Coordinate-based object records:
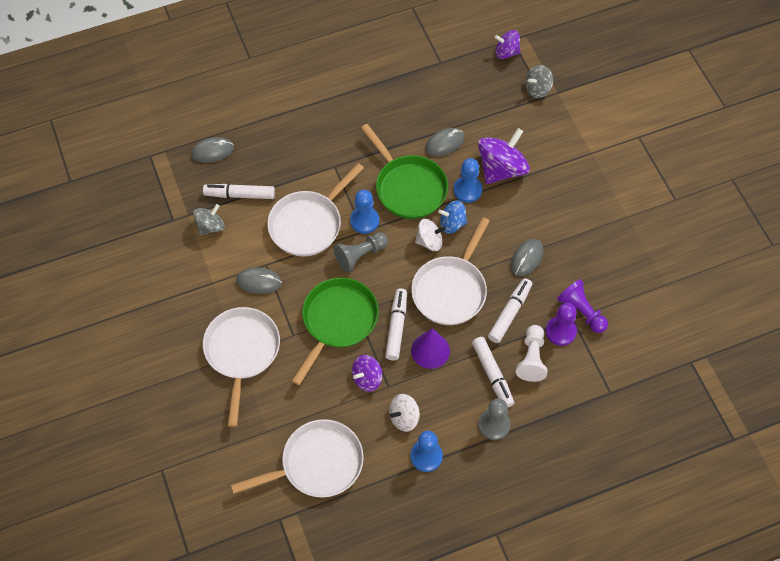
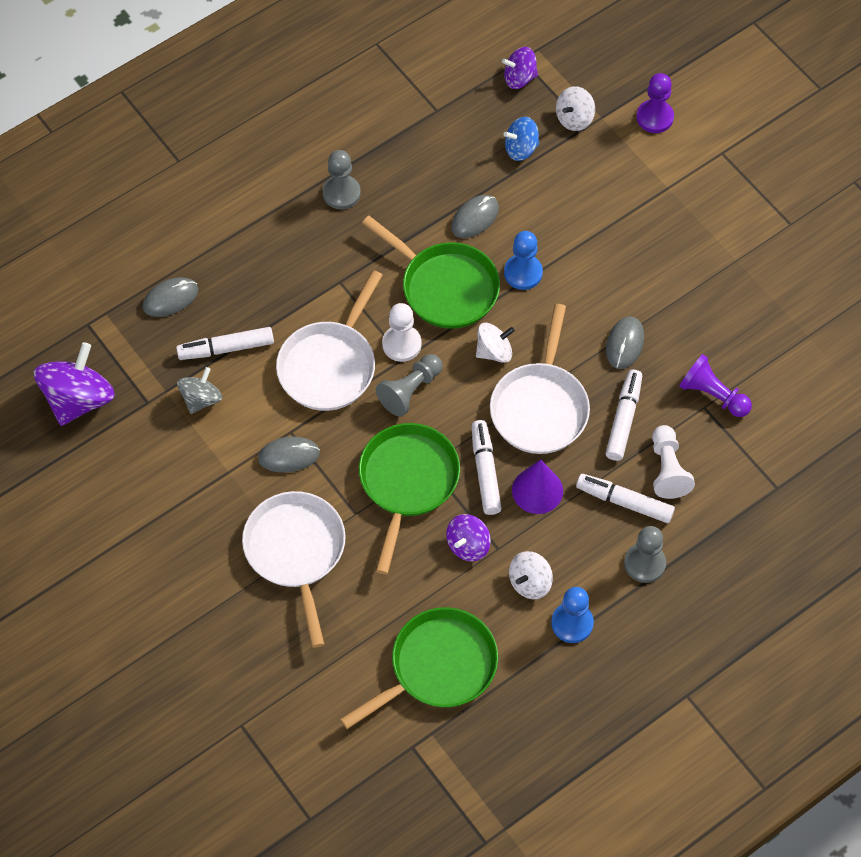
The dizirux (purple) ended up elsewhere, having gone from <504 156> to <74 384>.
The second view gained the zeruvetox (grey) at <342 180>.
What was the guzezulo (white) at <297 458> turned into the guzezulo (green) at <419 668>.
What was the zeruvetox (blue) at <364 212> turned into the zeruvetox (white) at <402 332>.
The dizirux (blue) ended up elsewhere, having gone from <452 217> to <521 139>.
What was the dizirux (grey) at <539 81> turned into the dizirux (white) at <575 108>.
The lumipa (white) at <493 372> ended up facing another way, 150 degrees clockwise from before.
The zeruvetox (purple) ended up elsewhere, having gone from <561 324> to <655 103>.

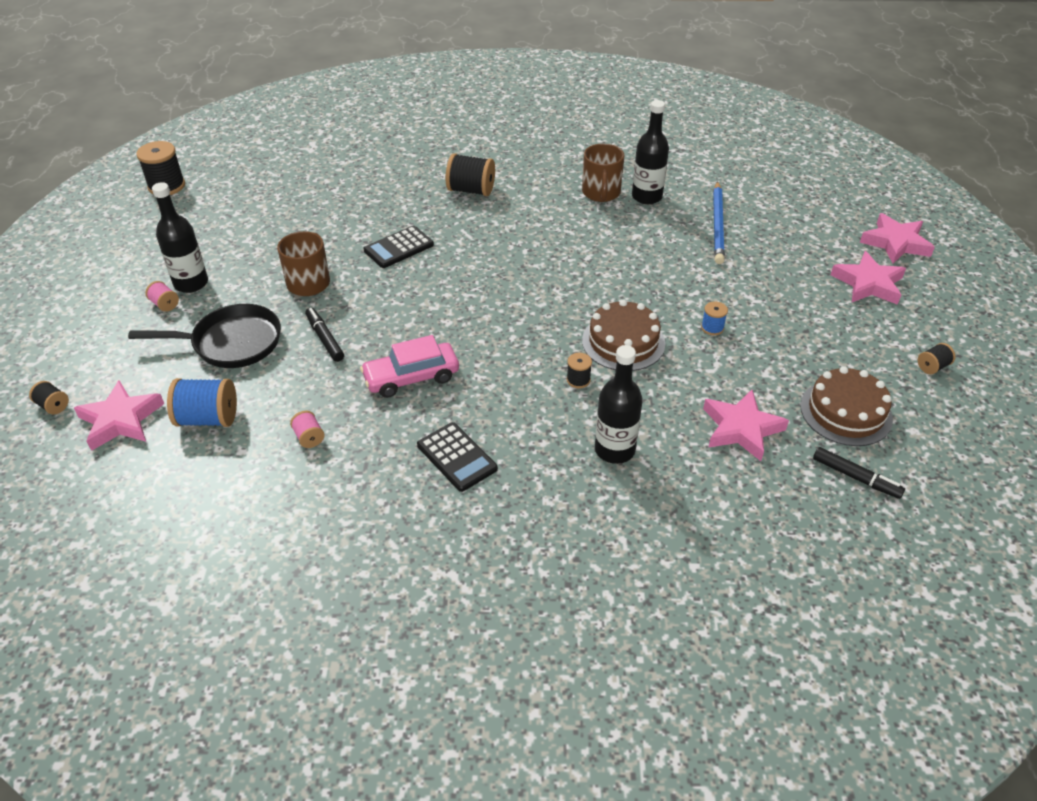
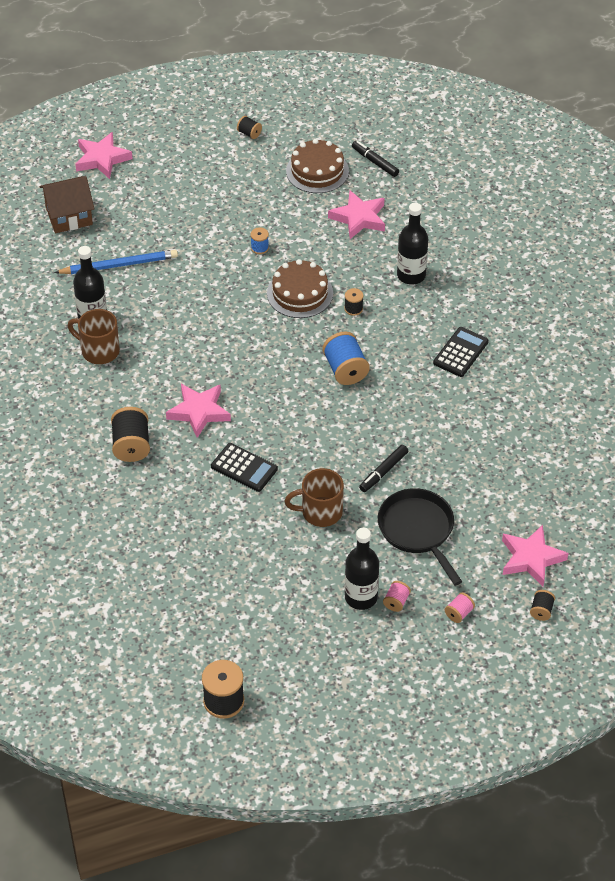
The second view gained the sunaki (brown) at <67 204>.
The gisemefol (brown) at <603 173> ended up facing another way, 135 degrees counterclockwise from before.
The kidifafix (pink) ended up elsewhere, having gone from <868 278> to <198 411>.
The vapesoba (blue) ended up elsewhere, having gone from <202 402> to <346 358>.
The lumipa (black) at <859 473> ended up facing another way, 60 degrees counterclockwise from before.
The vapesoba (pink) ended up elsewhere, having gone from <307 429> to <460 607>.
The second view lost the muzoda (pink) at <409 366>.

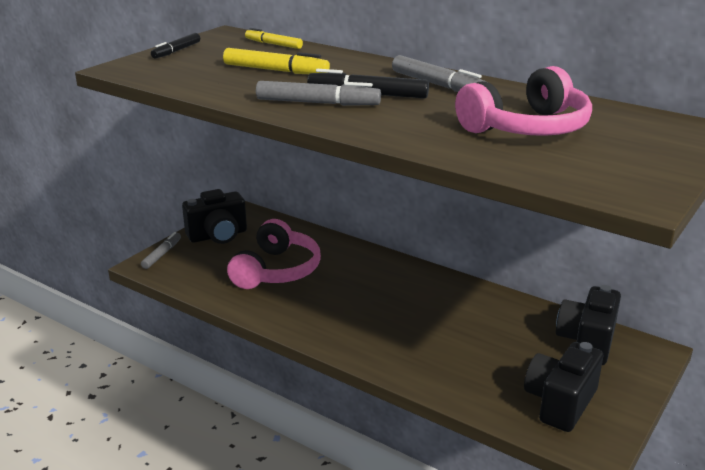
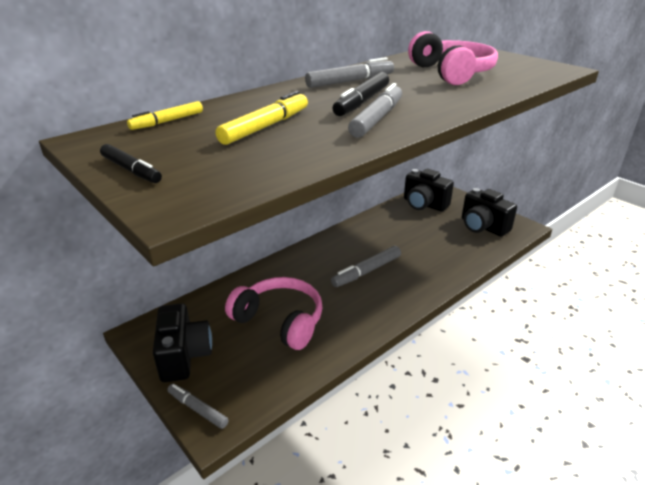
The second view gained the lumipa (grey) at <366 266>.

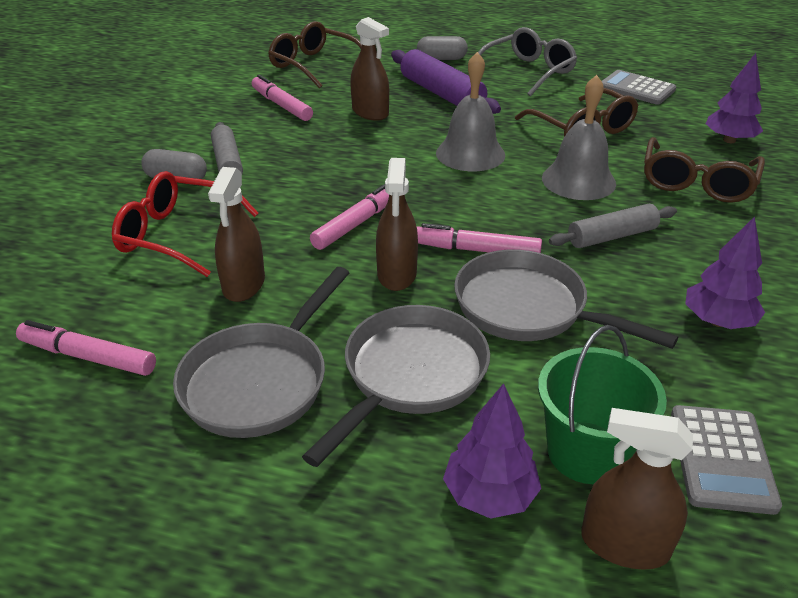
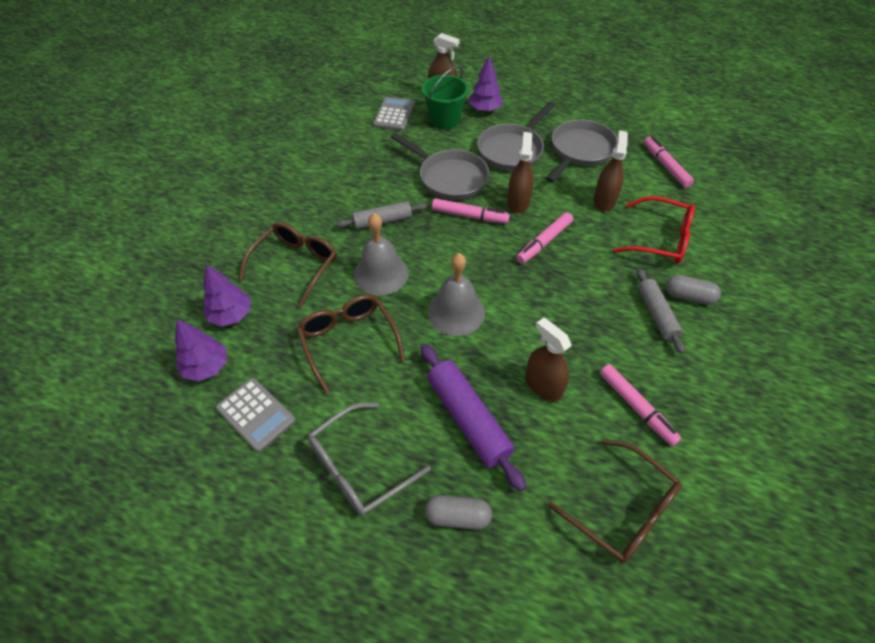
The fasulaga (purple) ended up elsewhere, having gone from <725 272> to <201 350>.
The lumipa (pink) at <86 348> ended up facing another way, 135 degrees counterclockwise from before.

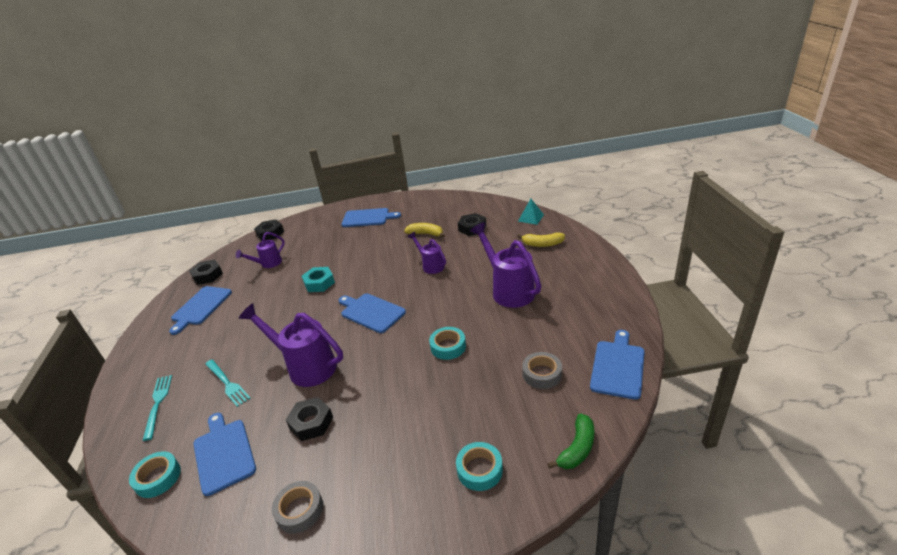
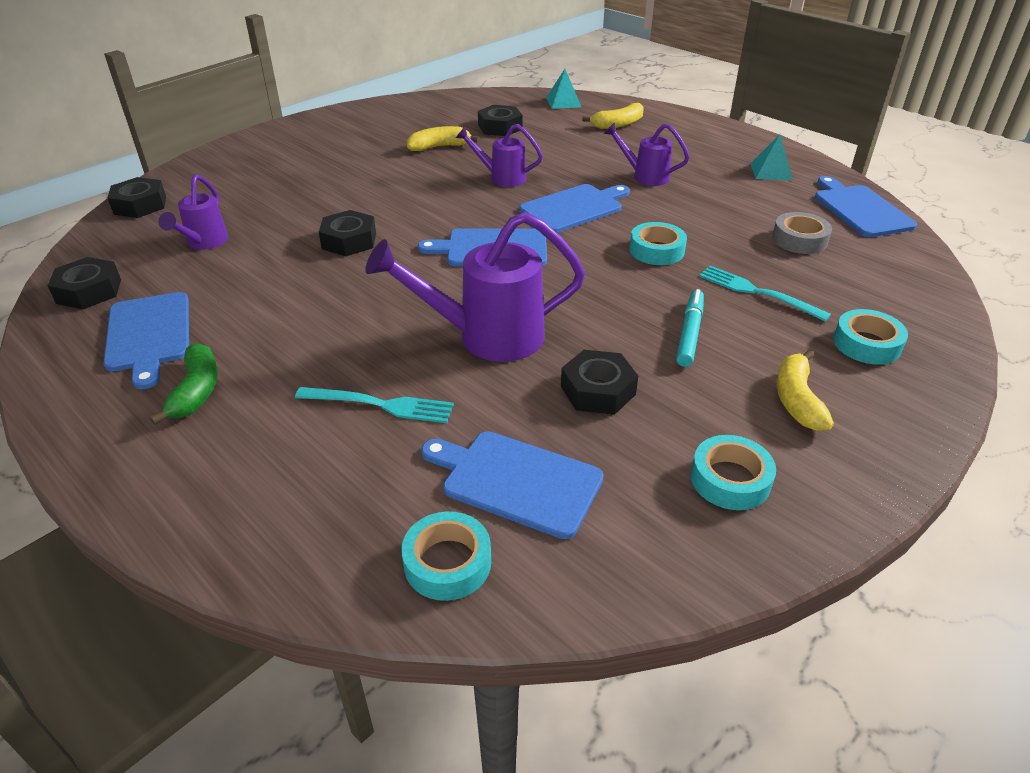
The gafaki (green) ended up elsewhere, having gone from <571 441> to <184 384>.
What was the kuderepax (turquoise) at <318 279> turned into the kuderepax (black) at <347 233>.
The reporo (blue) ended up elsewhere, having gone from <371 217> to <574 208>.
The size of the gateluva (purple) at <505 265> changed by a factor of 0.57.
The second view gained the lumipa (turquoise) at <690 328>.
What was the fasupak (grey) at <297 507> turned into the fasupak (turquoise) at <733 472>.
The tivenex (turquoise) ended up elsewhere, having gone from <157 408> to <765 294>.
The second view gained the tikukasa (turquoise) at <771 157>.
The second view gained the gafaki (yellow) at <805 390>.

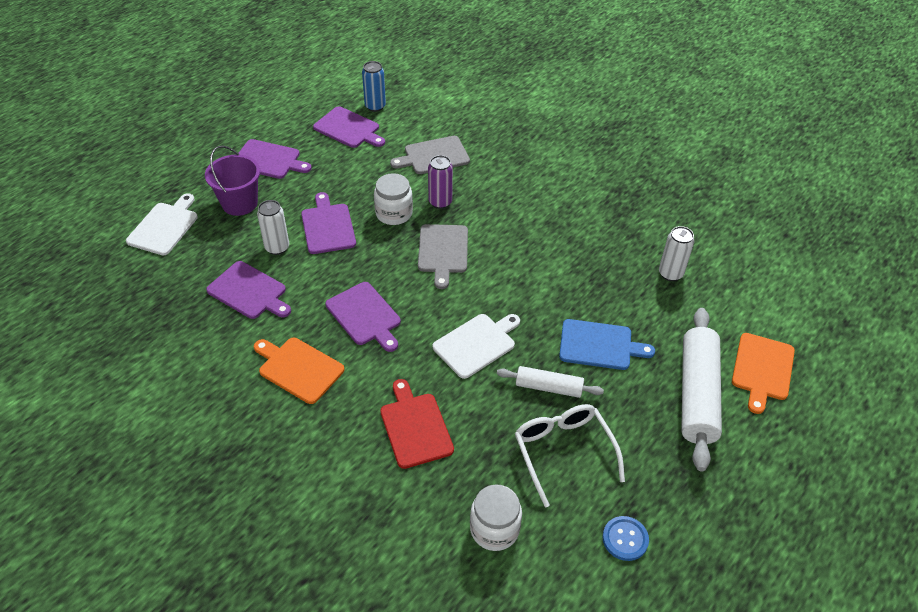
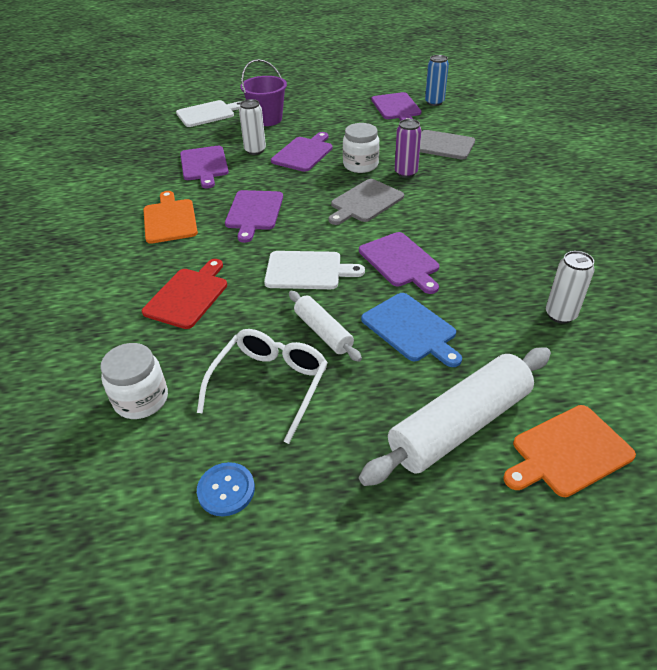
The reporo (purple) ended up elsewhere, having gone from <275 159> to <399 263>.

# [ASSIGNMENT]
All the records above need to be given again word for word. Skip the pictures.

# [SOLUTION TO THIS PROBLEM]
The dizirux (purple) ended up elsewhere, having gone from <504 156> to <74 384>.
The second view gained the zeruvetox (grey) at <342 180>.
What was the guzezulo (white) at <297 458> turned into the guzezulo (green) at <419 668>.
What was the zeruvetox (blue) at <364 212> turned into the zeruvetox (white) at <402 332>.
The dizirux (blue) ended up elsewhere, having gone from <452 217> to <521 139>.
What was the dizirux (grey) at <539 81> turned into the dizirux (white) at <575 108>.
The lumipa (white) at <493 372> ended up facing another way, 150 degrees clockwise from before.
The zeruvetox (purple) ended up elsewhere, having gone from <561 324> to <655 103>.

The second view gained the sunaki (brown) at <67 204>.
The gisemefol (brown) at <603 173> ended up facing another way, 135 degrees counterclockwise from before.
The kidifafix (pink) ended up elsewhere, having gone from <868 278> to <198 411>.
The vapesoba (blue) ended up elsewhere, having gone from <202 402> to <346 358>.
The lumipa (black) at <859 473> ended up facing another way, 60 degrees counterclockwise from before.
The vapesoba (pink) ended up elsewhere, having gone from <307 429> to <460 607>.
The second view lost the muzoda (pink) at <409 366>.

The second view gained the lumipa (grey) at <366 266>.

The fasulaga (purple) ended up elsewhere, having gone from <725 272> to <201 350>.
The lumipa (pink) at <86 348> ended up facing another way, 135 degrees counterclockwise from before.

The gafaki (green) ended up elsewhere, having gone from <571 441> to <184 384>.
What was the kuderepax (turquoise) at <318 279> turned into the kuderepax (black) at <347 233>.
The reporo (blue) ended up elsewhere, having gone from <371 217> to <574 208>.
The size of the gateluva (purple) at <505 265> changed by a factor of 0.57.
The second view gained the lumipa (turquoise) at <690 328>.
What was the fasupak (grey) at <297 507> turned into the fasupak (turquoise) at <733 472>.
The tivenex (turquoise) ended up elsewhere, having gone from <157 408> to <765 294>.
The second view gained the tikukasa (turquoise) at <771 157>.
The second view gained the gafaki (yellow) at <805 390>.

The reporo (purple) ended up elsewhere, having gone from <275 159> to <399 263>.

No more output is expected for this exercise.